GIVEN RECORDS.

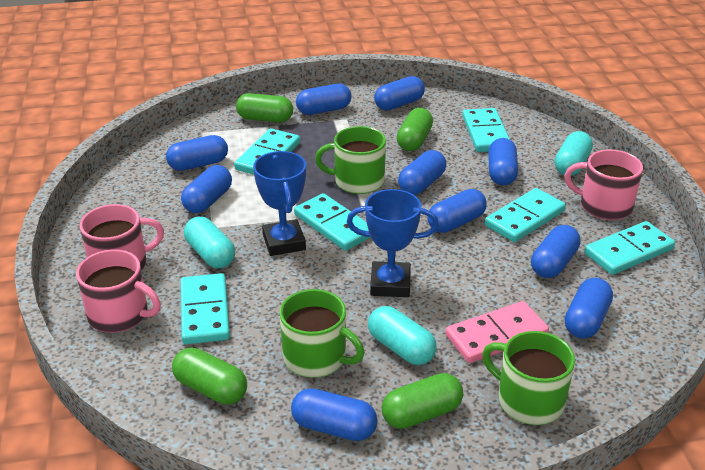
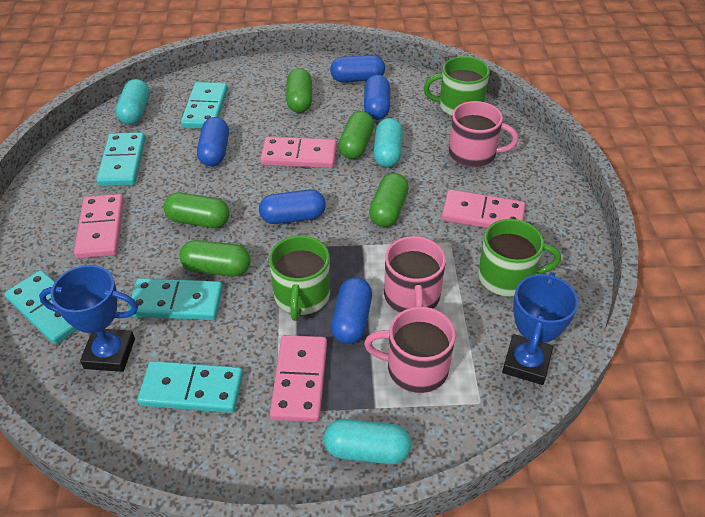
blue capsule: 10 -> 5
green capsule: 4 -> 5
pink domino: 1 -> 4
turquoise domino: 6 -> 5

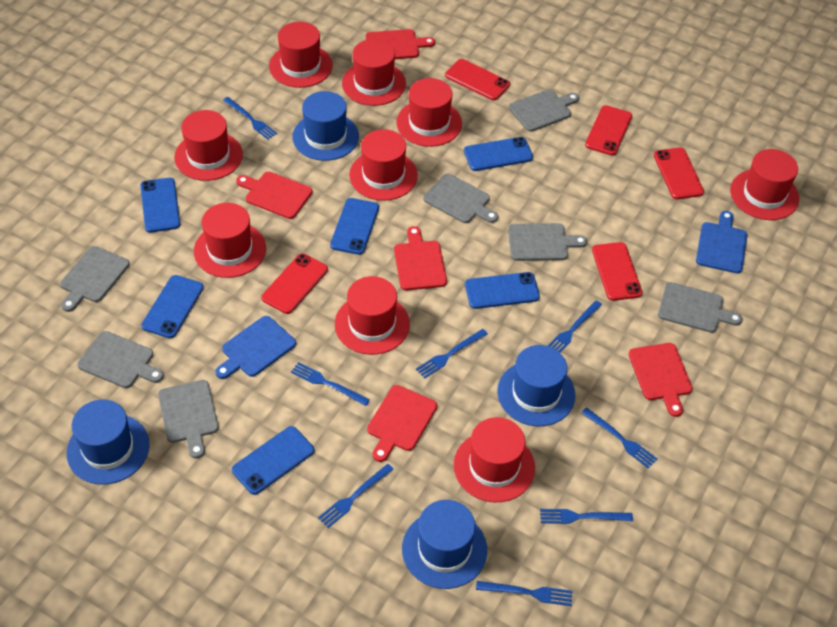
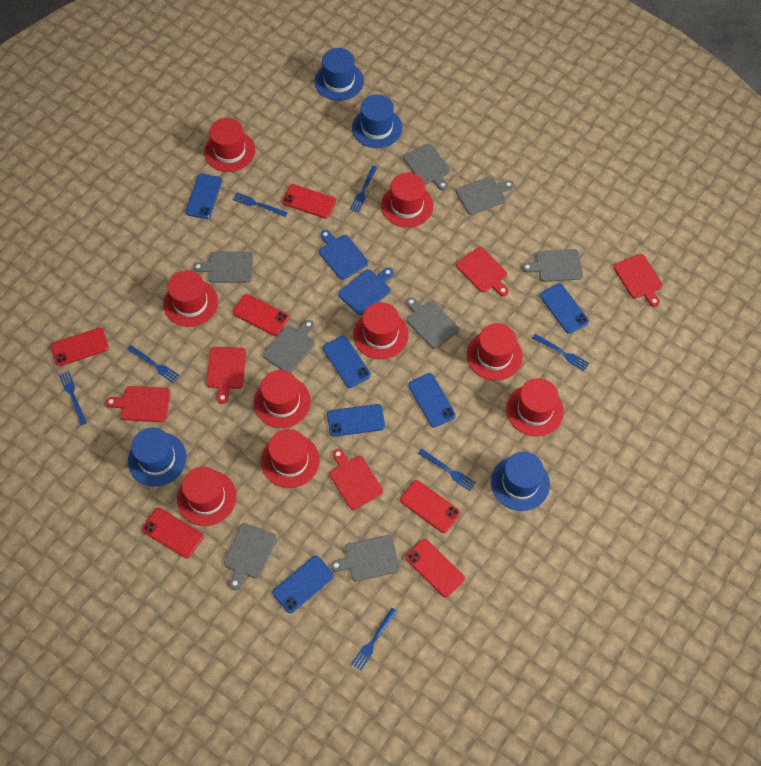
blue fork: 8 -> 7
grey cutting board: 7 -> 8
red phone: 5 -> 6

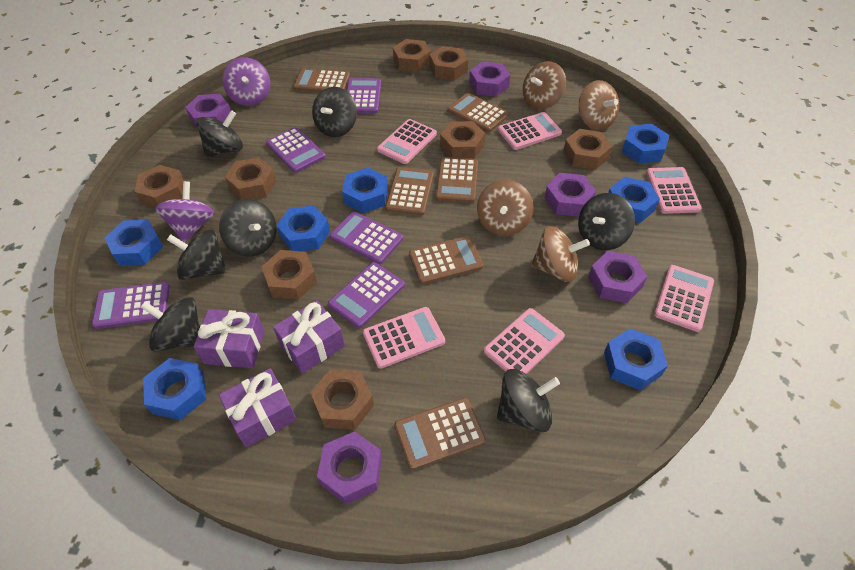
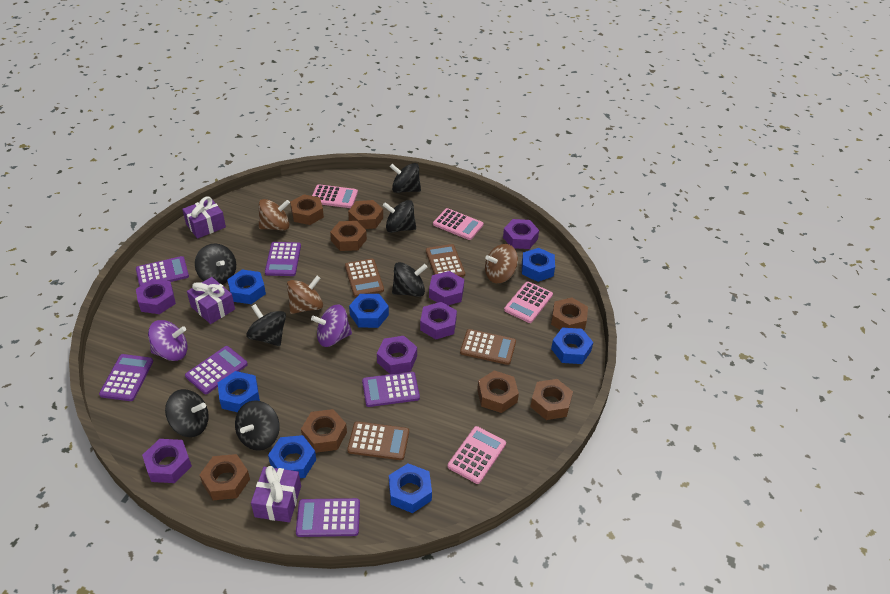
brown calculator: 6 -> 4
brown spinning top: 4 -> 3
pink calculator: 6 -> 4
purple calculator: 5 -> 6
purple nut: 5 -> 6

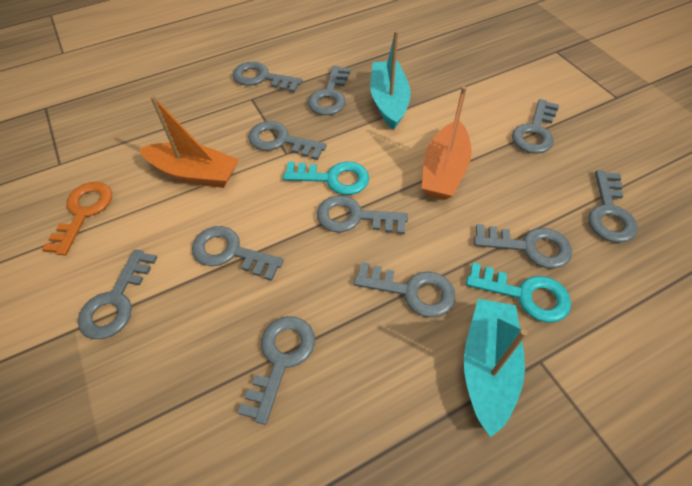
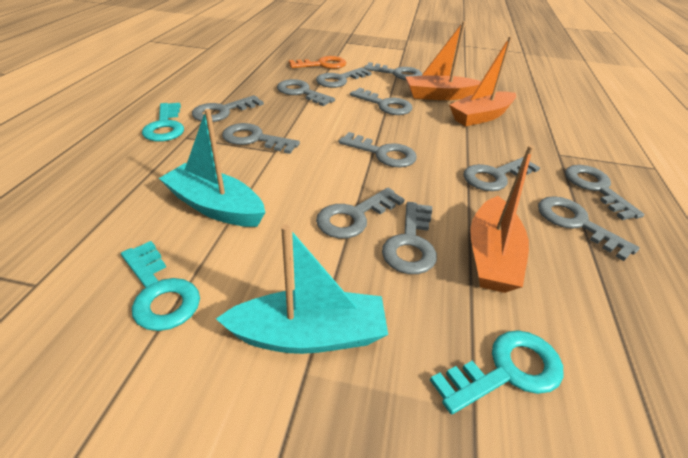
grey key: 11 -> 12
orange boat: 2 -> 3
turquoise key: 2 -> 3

THE PROBLEM.
Set down the line containing "grey cutting board: 7 -> 8", then every later line through the end of the material, exactly as written; omit any picture.

ANSWER FOR THE TASK.
grey cutting board: 7 -> 8
red phone: 5 -> 6

brown calculator: 6 -> 4
brown spinning top: 4 -> 3
pink calculator: 6 -> 4
purple calculator: 5 -> 6
purple nut: 5 -> 6

grey key: 11 -> 12
orange boat: 2 -> 3
turquoise key: 2 -> 3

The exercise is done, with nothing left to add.